### Required work
All lines from the one holding "D203: zener (A" to the end of the listing are to be output exactly, both ends included, with any pictures left out.

─── Input material

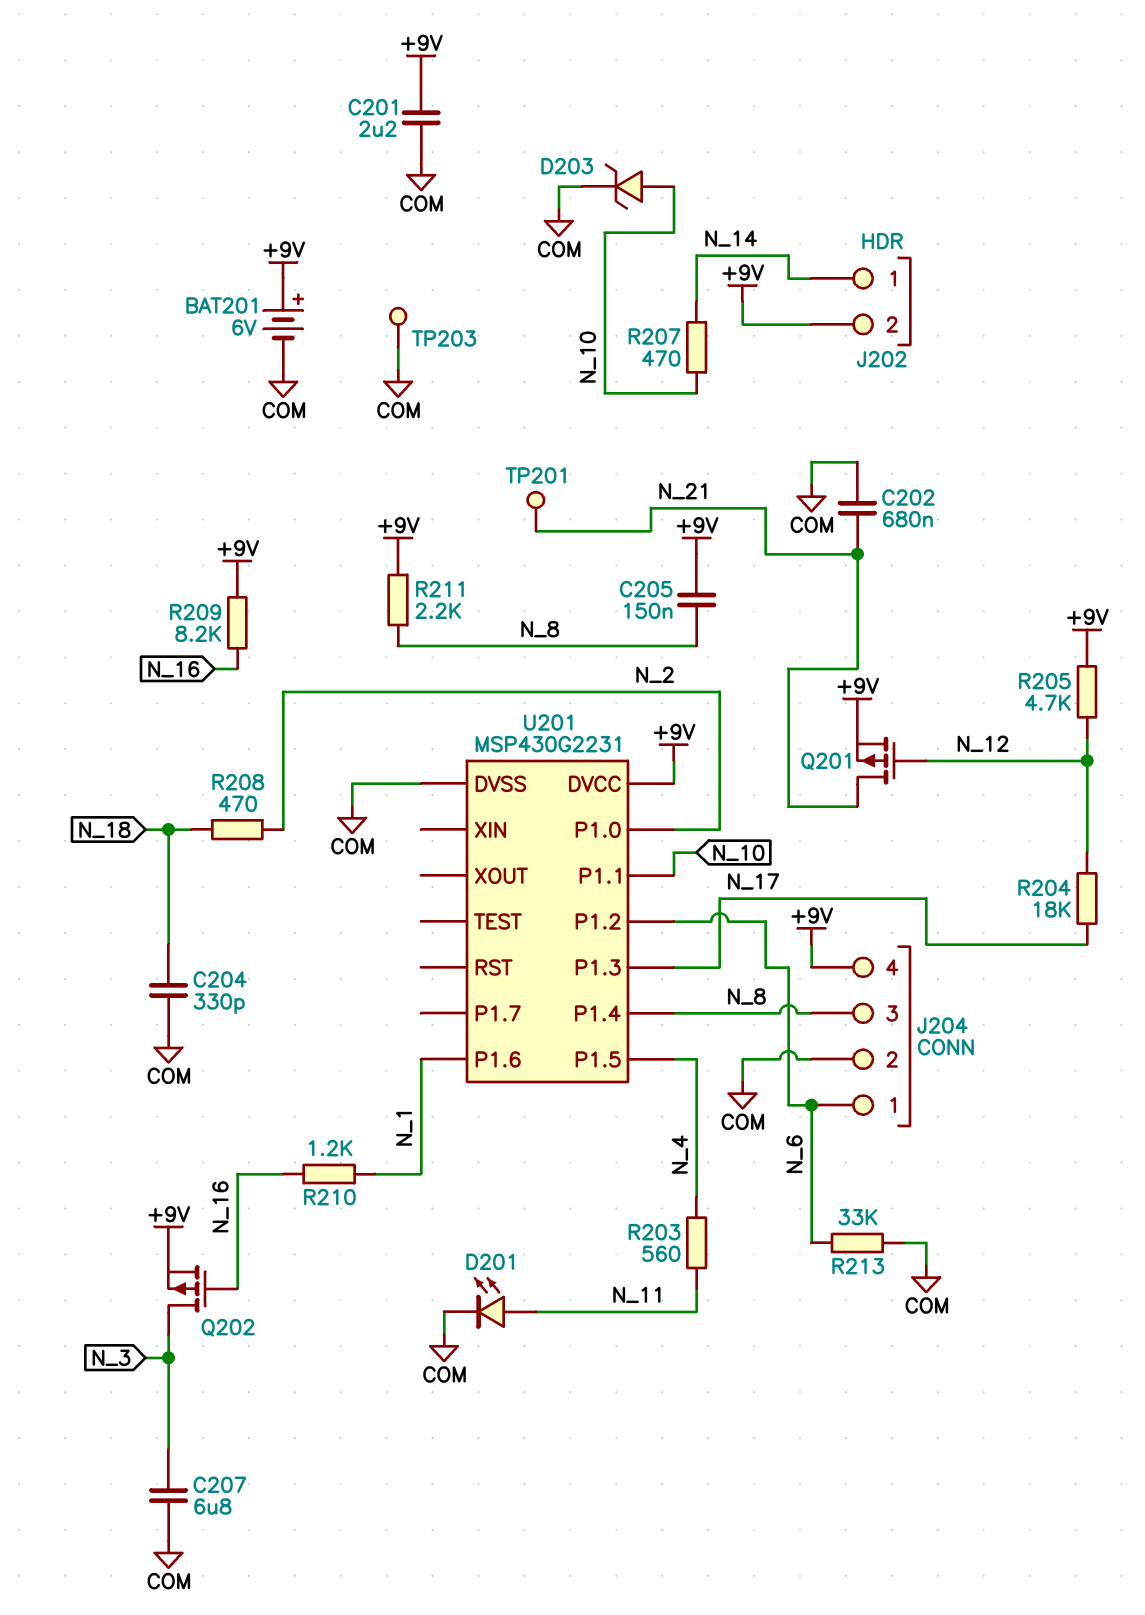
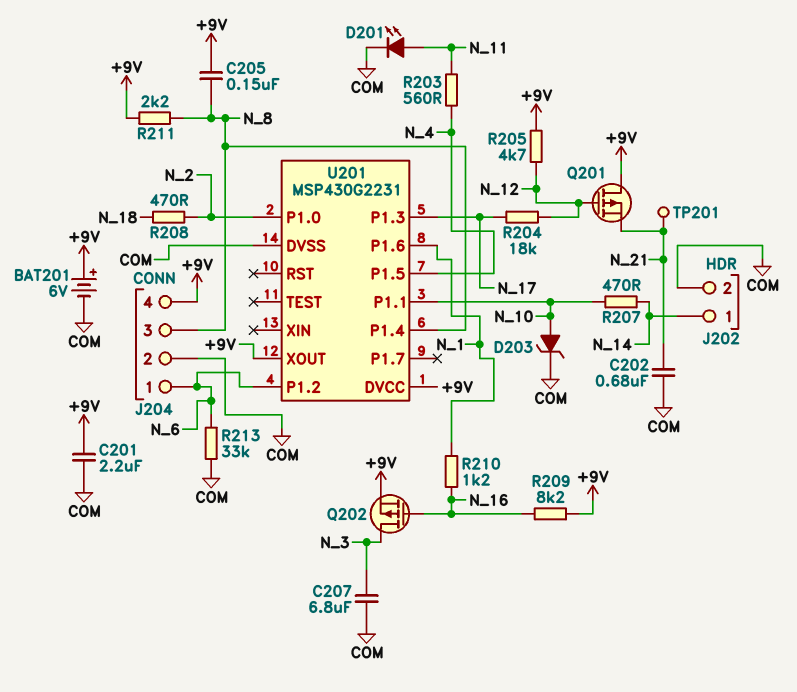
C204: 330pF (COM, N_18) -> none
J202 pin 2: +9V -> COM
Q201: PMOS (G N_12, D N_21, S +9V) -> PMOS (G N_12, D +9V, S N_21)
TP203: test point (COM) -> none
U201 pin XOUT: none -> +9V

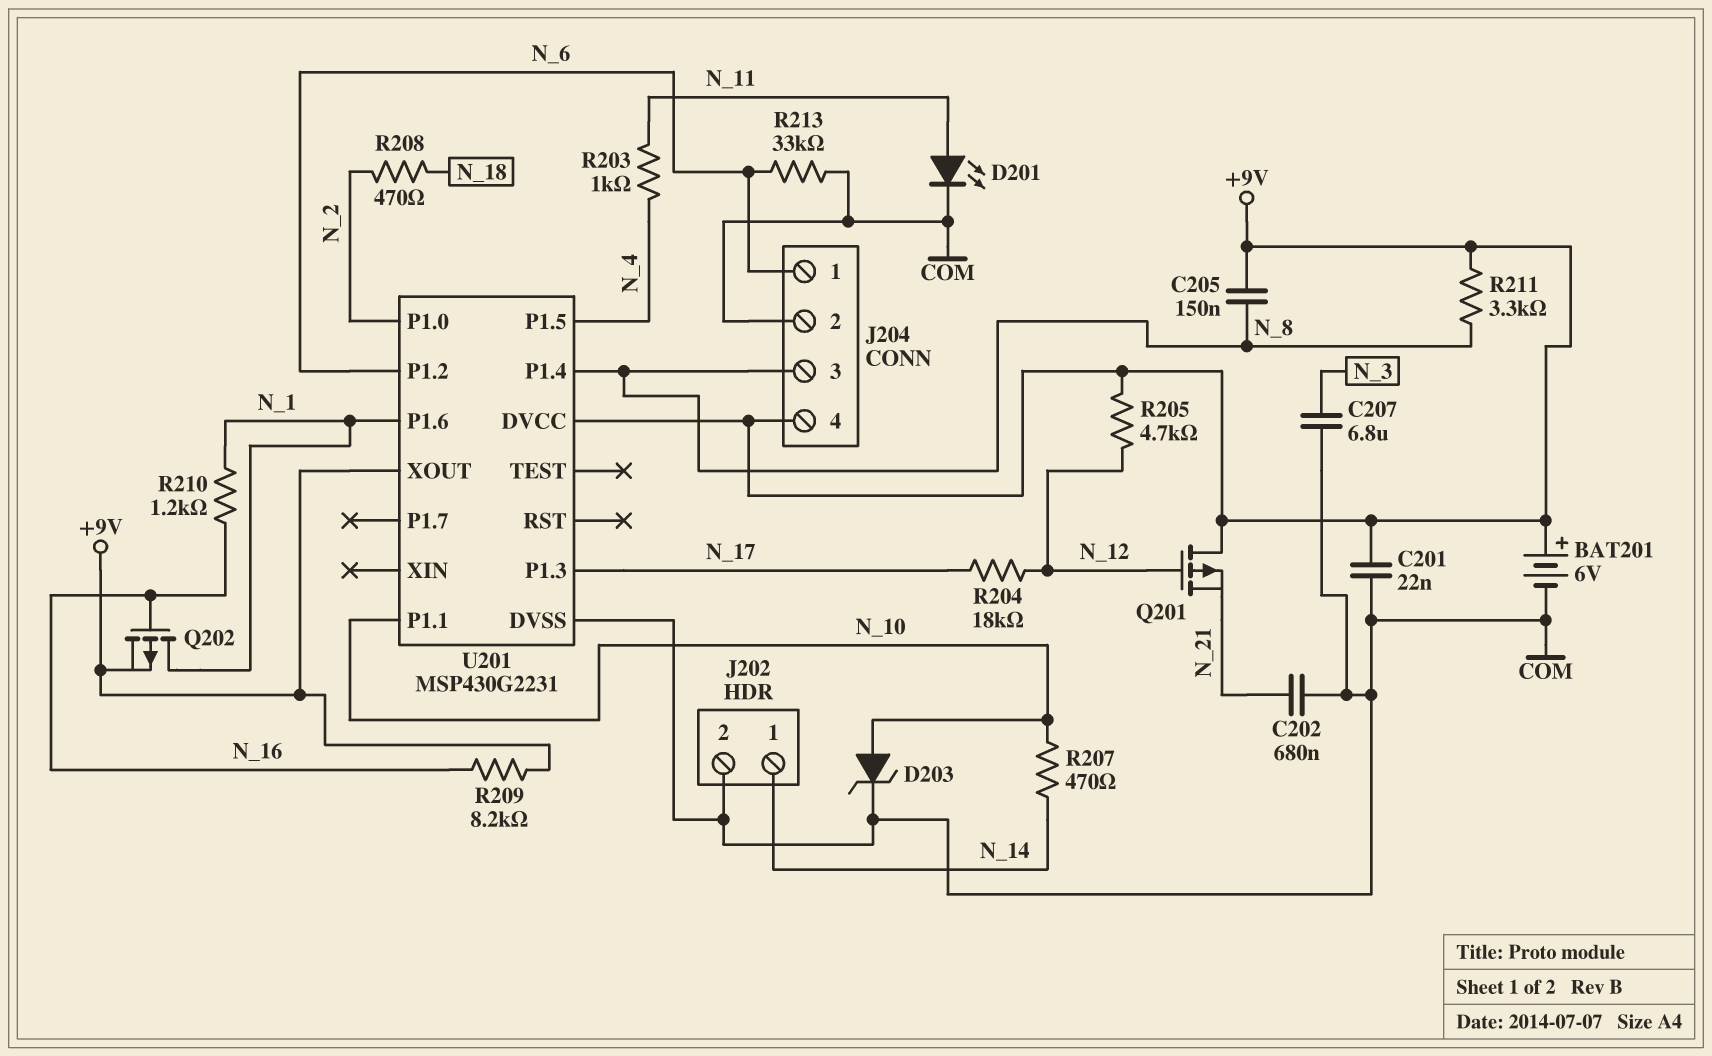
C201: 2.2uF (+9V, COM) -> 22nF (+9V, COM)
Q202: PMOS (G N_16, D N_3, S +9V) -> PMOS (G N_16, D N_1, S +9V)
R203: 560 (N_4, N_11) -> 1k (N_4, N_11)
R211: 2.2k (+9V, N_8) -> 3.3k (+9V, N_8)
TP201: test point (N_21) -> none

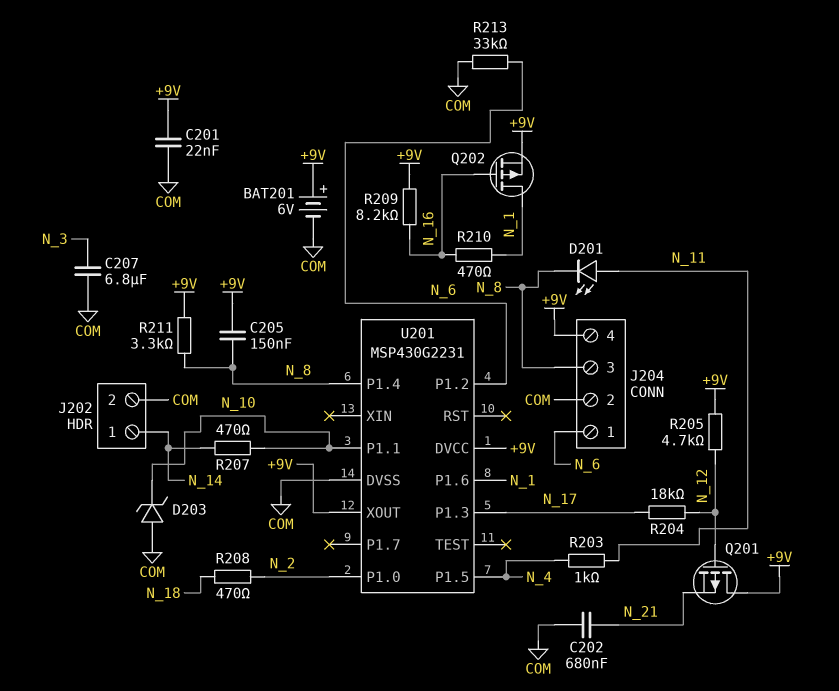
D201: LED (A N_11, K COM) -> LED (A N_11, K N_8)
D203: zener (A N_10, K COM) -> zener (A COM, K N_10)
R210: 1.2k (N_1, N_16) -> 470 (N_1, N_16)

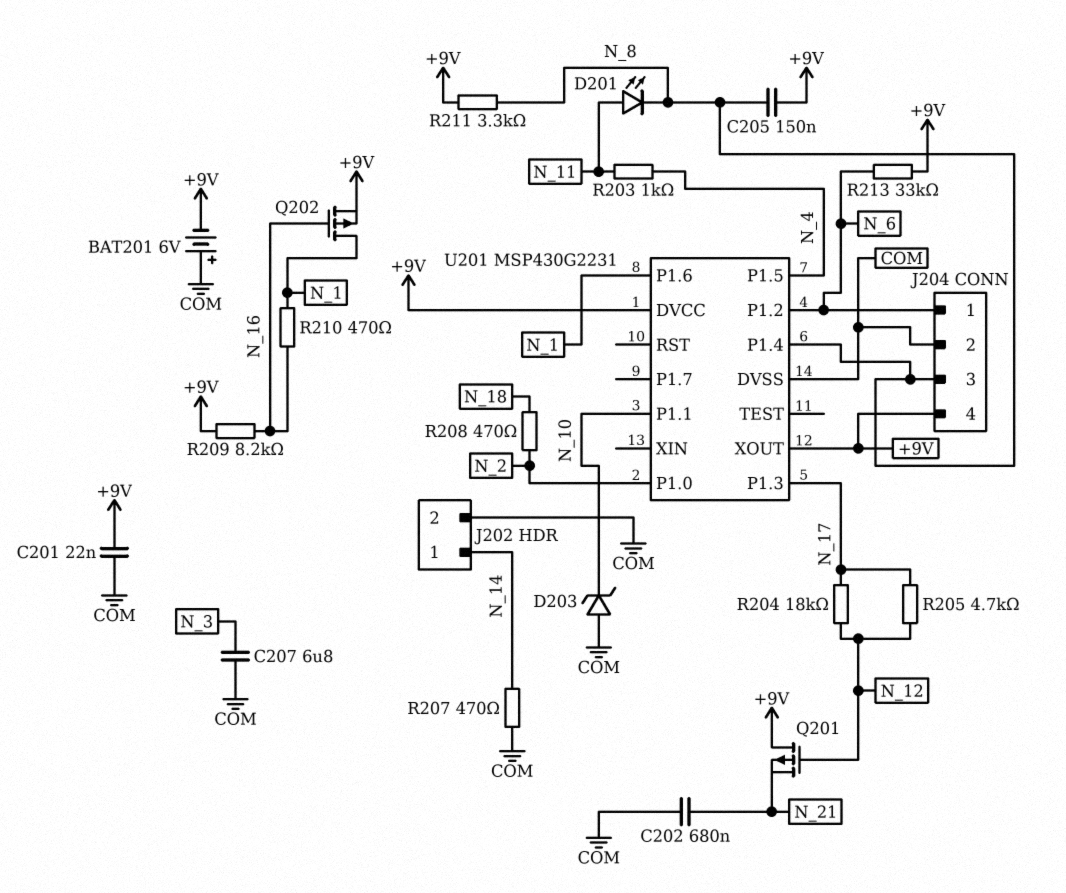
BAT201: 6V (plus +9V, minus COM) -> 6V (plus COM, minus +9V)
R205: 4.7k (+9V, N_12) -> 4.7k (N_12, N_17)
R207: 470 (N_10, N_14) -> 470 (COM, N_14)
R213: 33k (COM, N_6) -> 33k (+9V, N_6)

──────

### Expected answer
D203: zener (A N_10, K COM) -> zener (A COM, K N_10)
R210: 1.2k (N_1, N_16) -> 470 (N_1, N_16)

BAT201: 6V (plus +9V, minus COM) -> 6V (plus COM, minus +9V)
R205: 4.7k (+9V, N_12) -> 4.7k (N_12, N_17)
R207: 470 (N_10, N_14) -> 470 (COM, N_14)
R213: 33k (COM, N_6) -> 33k (+9V, N_6)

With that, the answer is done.